Your output should be an exact copy of the records, with no pictures in it.

Spatial reasoning data
---------------
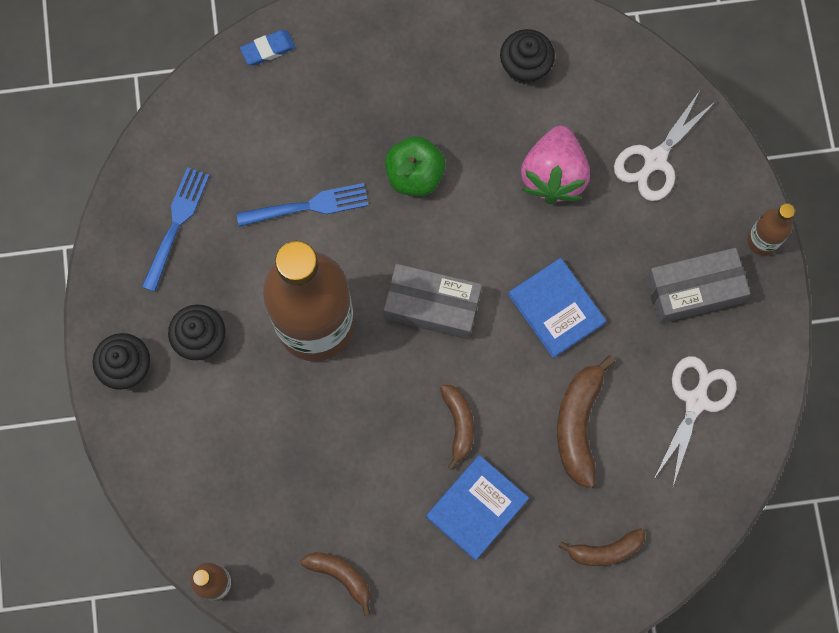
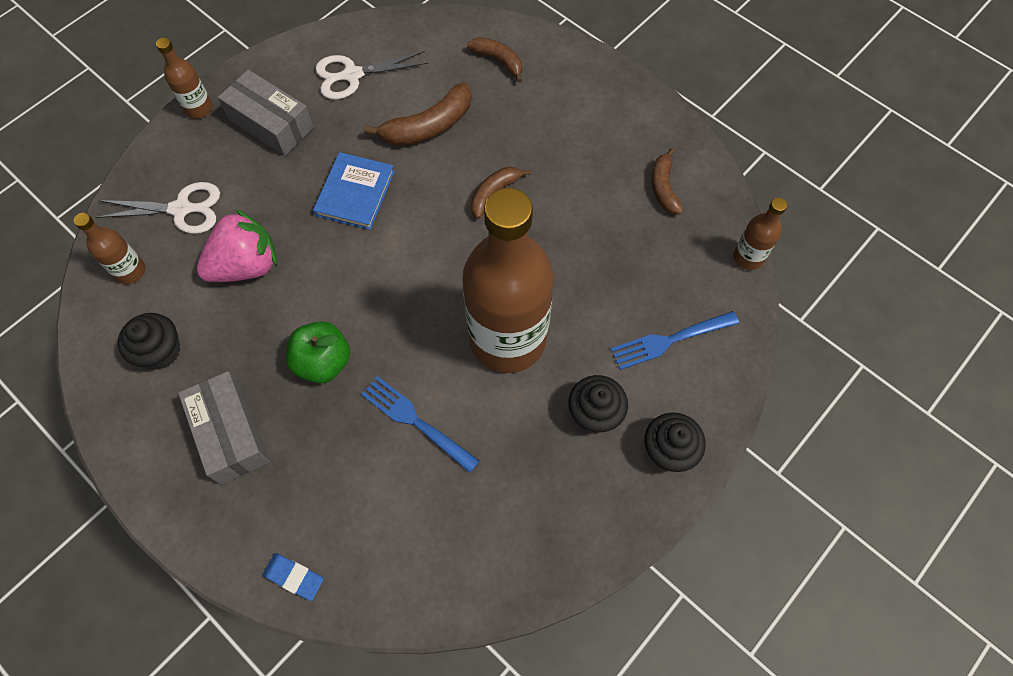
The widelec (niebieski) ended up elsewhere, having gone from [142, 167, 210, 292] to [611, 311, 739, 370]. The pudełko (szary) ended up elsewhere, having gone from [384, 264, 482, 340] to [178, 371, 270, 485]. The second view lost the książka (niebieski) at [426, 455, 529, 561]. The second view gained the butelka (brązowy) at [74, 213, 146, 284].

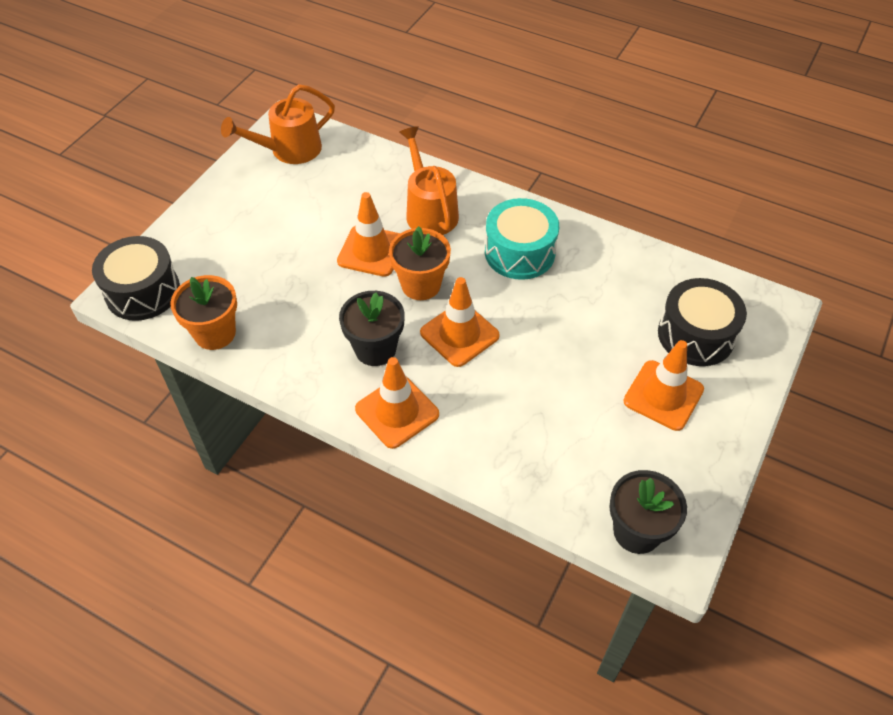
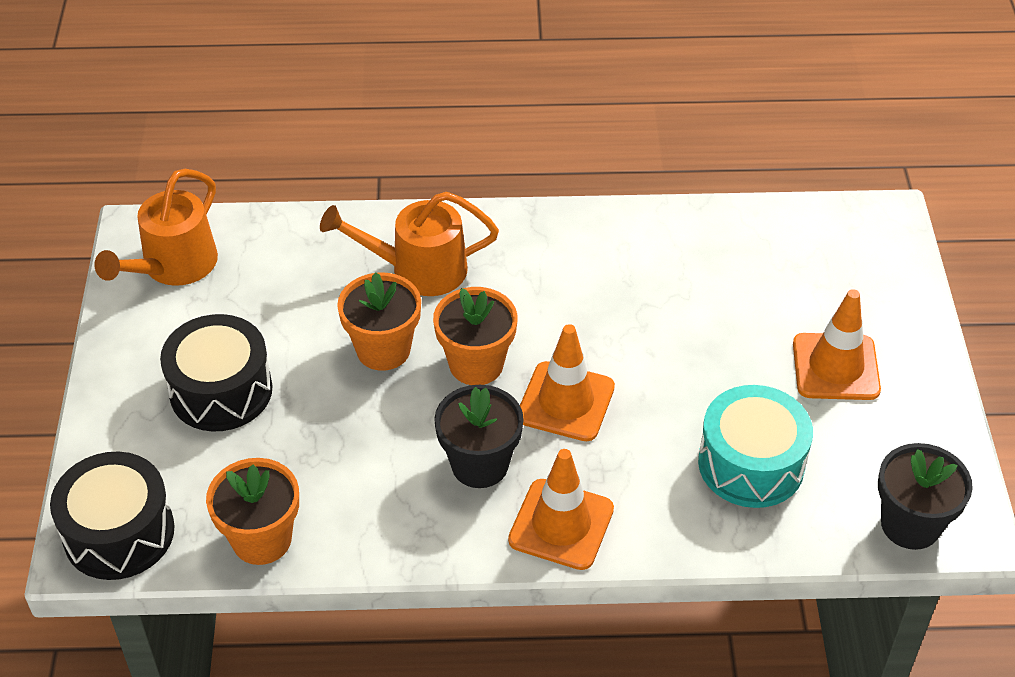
The konewka (pomarańczowy) at [399, 126, 459, 235] ended up facing another way, 45 degrees counterclockwise from before. Where the pachołek (pomarańczowy) stood at [337, 192, 400, 277], the doniczka (pomarańczowy) came to stand at [337, 272, 421, 371]. The bęben (turkusowy) ended up elsewhere, having gone from [485, 198, 559, 280] to [698, 385, 813, 508]. The bęben (czarny) ended up elsewhere, having gone from [658, 278, 747, 366] to [160, 314, 272, 432].

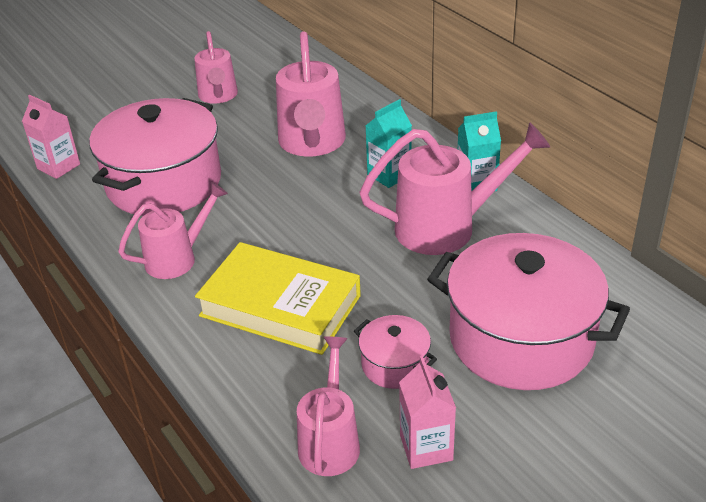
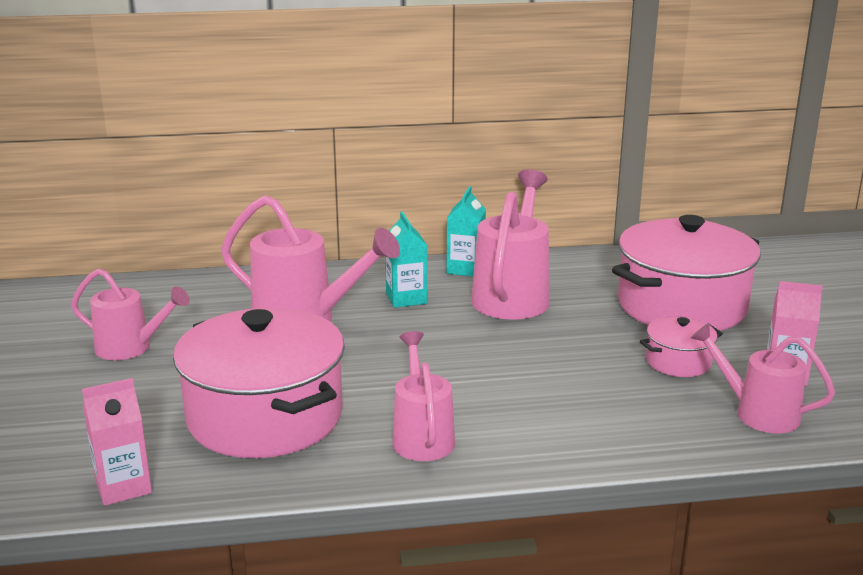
The second view lost the książka (żółty) at [195, 242, 361, 355].

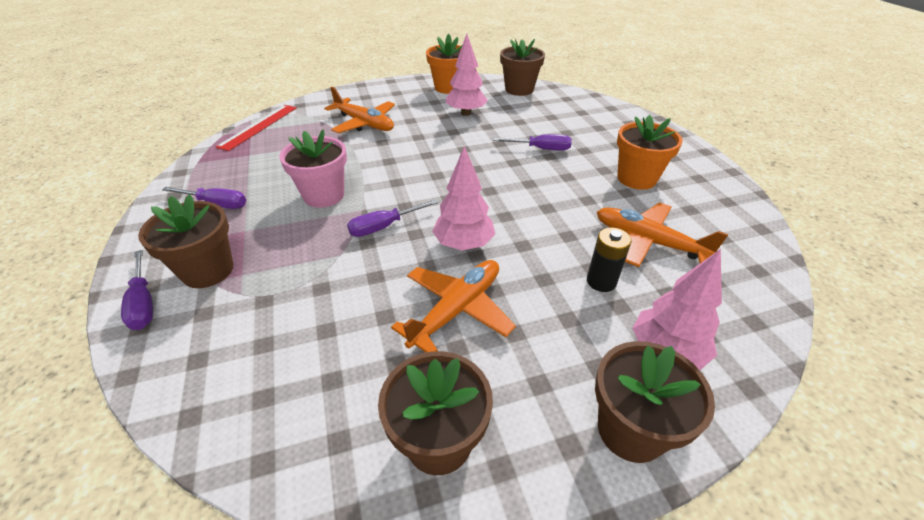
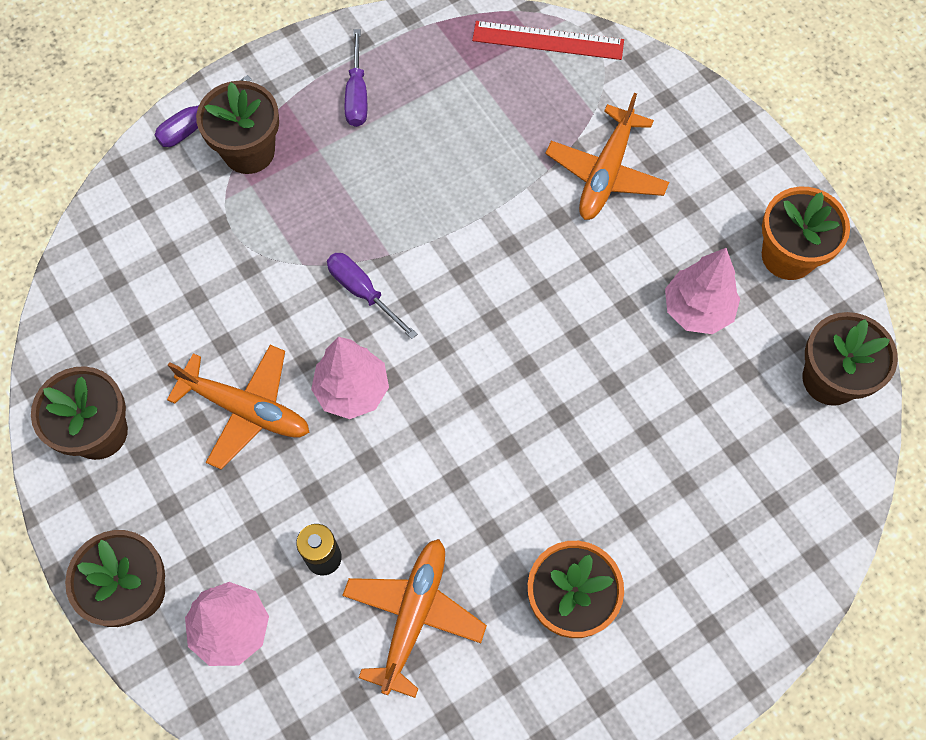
The second view lost the doniczka (różowy) at [279, 130, 347, 208]. The second view lost the śrubokręt (fioletowy) at [493, 134, 572, 150].

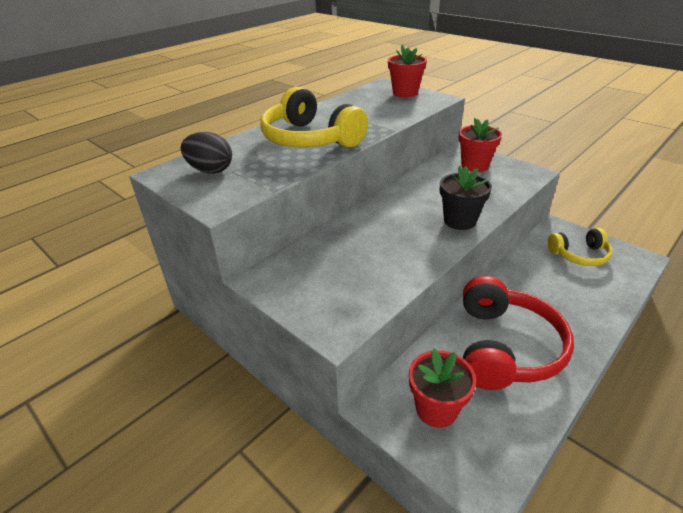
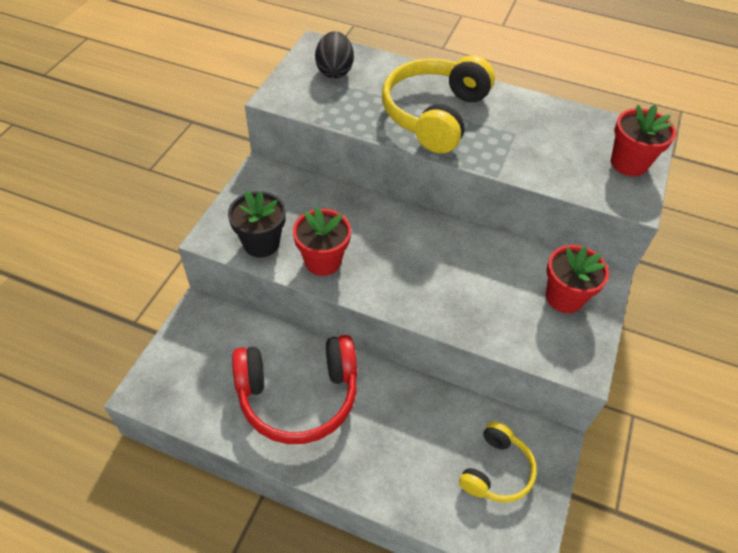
The doniczka (czarny) ended up elsewhere, having gone from [440, 166, 492, 230] to [228, 191, 286, 257]. The słuchawki (żółty) at [548, 228, 613, 266] ended up facing another way, 120 degrees counterclockwise from before. The doniczka (czerwony) ended up elsewhere, having gone from [409, 348, 476, 428] to [293, 206, 351, 276].

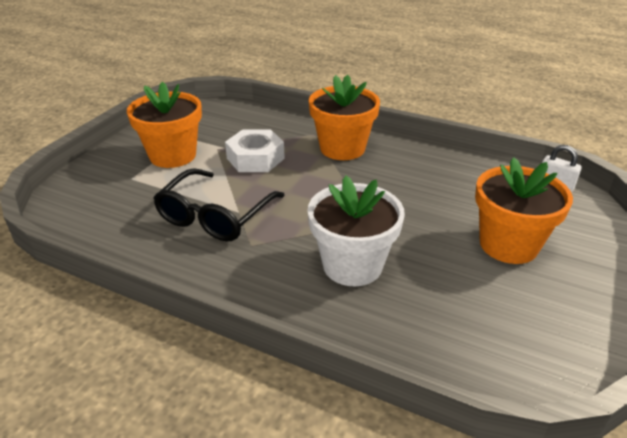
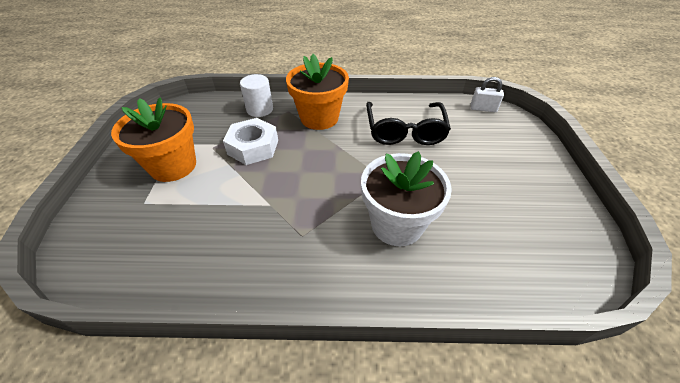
The second view lost the doniczka (pomarańczowy) at [475, 157, 573, 264]. The okulary (czarny) ended up elsewhere, having gone from [153, 169, 285, 242] to [366, 102, 451, 145]. The second view gained the walec (biały) at [240, 74, 273, 117].

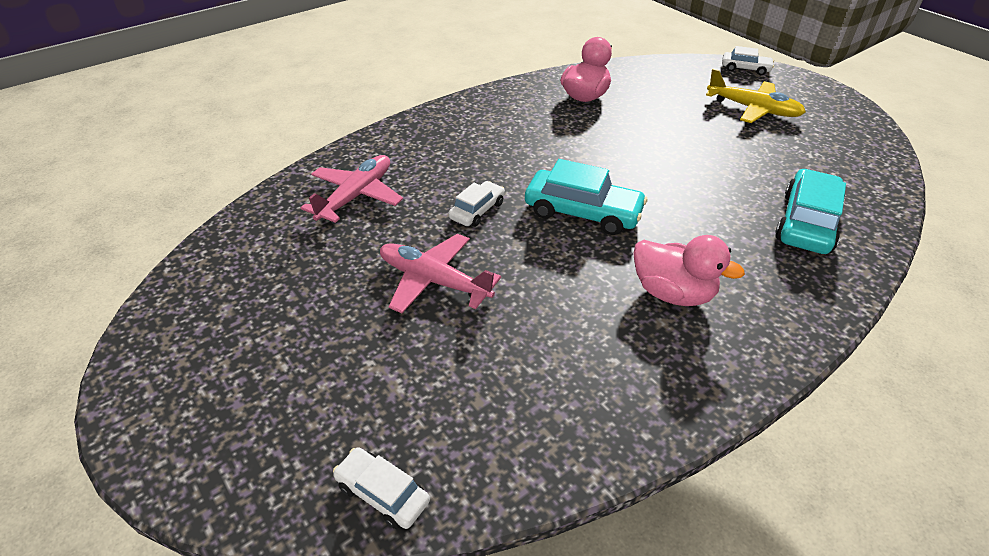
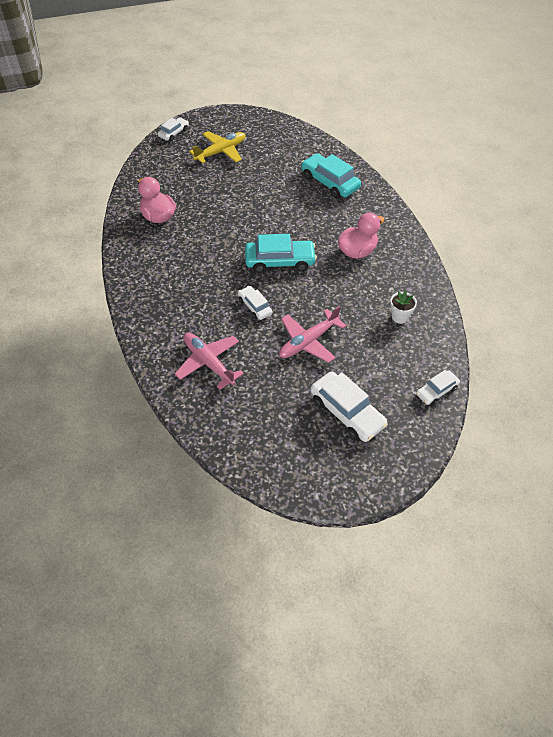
The samochód (turkusowy) at [525, 159, 647, 235] ended up facing another way, 45 degrees clockwise from before. The second view gained the doniczka (biały) at [390, 291, 417, 324]. The second view gained the samochód (biały) at [310, 372, 388, 442].

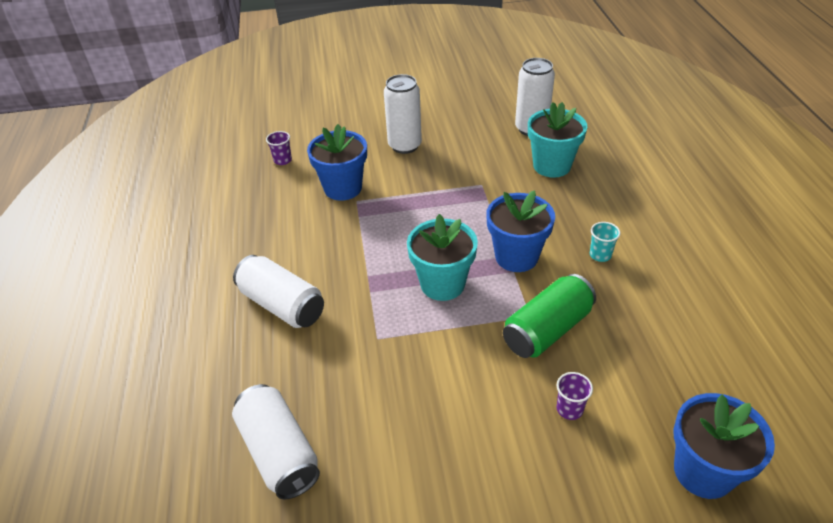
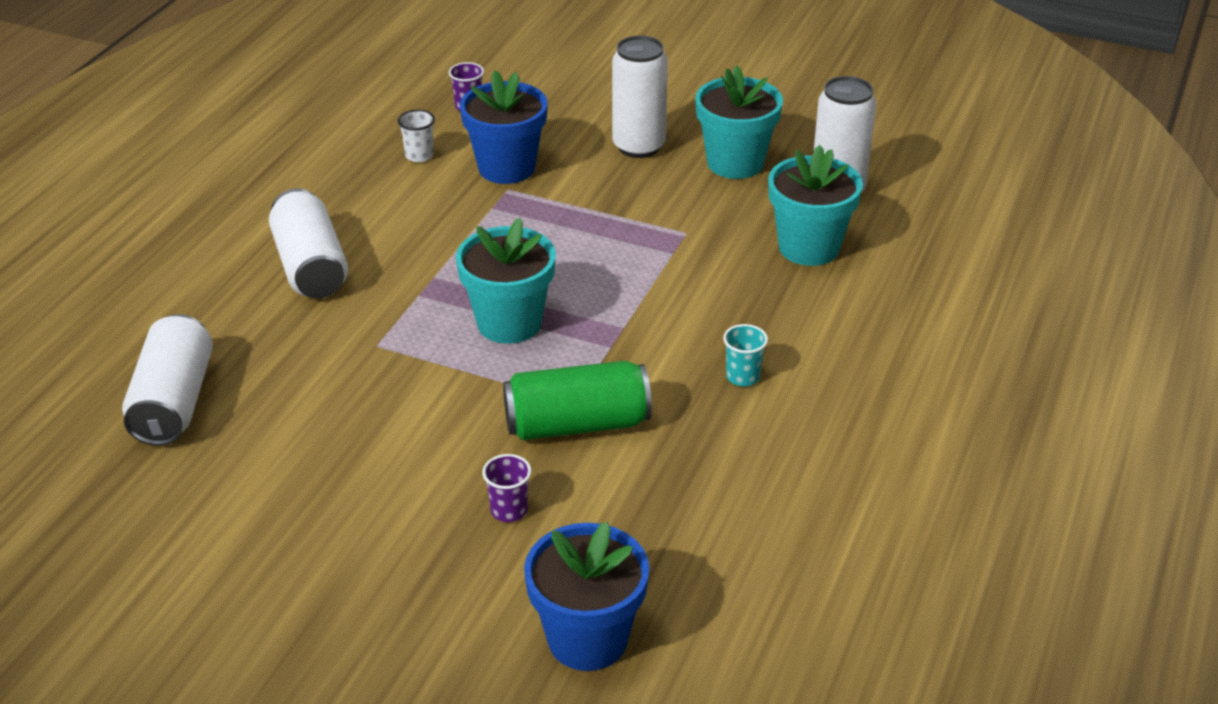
The second view lost the doniczka (niebieski) at [486, 190, 555, 272]. The second view gained the doniczka (turkusowy) at [695, 66, 783, 179]. The second view gained the szklanka (biały) at [398, 110, 435, 162].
---------------
#### [ANSWER TO THIS TASK]
The widelec (niebieski) ended up elsewhere, having gone from [142, 167, 210, 292] to [611, 311, 739, 370]. The pudełko (szary) ended up elsewhere, having gone from [384, 264, 482, 340] to [178, 371, 270, 485]. The second view lost the książka (niebieski) at [426, 455, 529, 561]. The second view gained the butelka (brązowy) at [74, 213, 146, 284].

The konewka (pomarańczowy) at [399, 126, 459, 235] ended up facing another way, 45 degrees counterclockwise from before. Where the pachołek (pomarańczowy) stood at [337, 192, 400, 277], the doniczka (pomarańczowy) came to stand at [337, 272, 421, 371]. The bęben (turkusowy) ended up elsewhere, having gone from [485, 198, 559, 280] to [698, 385, 813, 508]. The bęben (czarny) ended up elsewhere, having gone from [658, 278, 747, 366] to [160, 314, 272, 432].

The second view lost the książka (żółty) at [195, 242, 361, 355].

The second view lost the doniczka (różowy) at [279, 130, 347, 208]. The second view lost the śrubokręt (fioletowy) at [493, 134, 572, 150].

The doniczka (czarny) ended up elsewhere, having gone from [440, 166, 492, 230] to [228, 191, 286, 257]. The słuchawki (żółty) at [548, 228, 613, 266] ended up facing another way, 120 degrees counterclockwise from before. The doniczka (czerwony) ended up elsewhere, having gone from [409, 348, 476, 428] to [293, 206, 351, 276].

The second view lost the doniczka (pomarańczowy) at [475, 157, 573, 264]. The okulary (czarny) ended up elsewhere, having gone from [153, 169, 285, 242] to [366, 102, 451, 145]. The second view gained the walec (biały) at [240, 74, 273, 117].

The samochód (turkusowy) at [525, 159, 647, 235] ended up facing another way, 45 degrees clockwise from before. The second view gained the doniczka (biały) at [390, 291, 417, 324]. The second view gained the samochód (biały) at [310, 372, 388, 442].

The second view lost the doniczka (niebieski) at [486, 190, 555, 272]. The second view gained the doniczka (turkusowy) at [695, 66, 783, 179]. The second view gained the szklanka (biały) at [398, 110, 435, 162].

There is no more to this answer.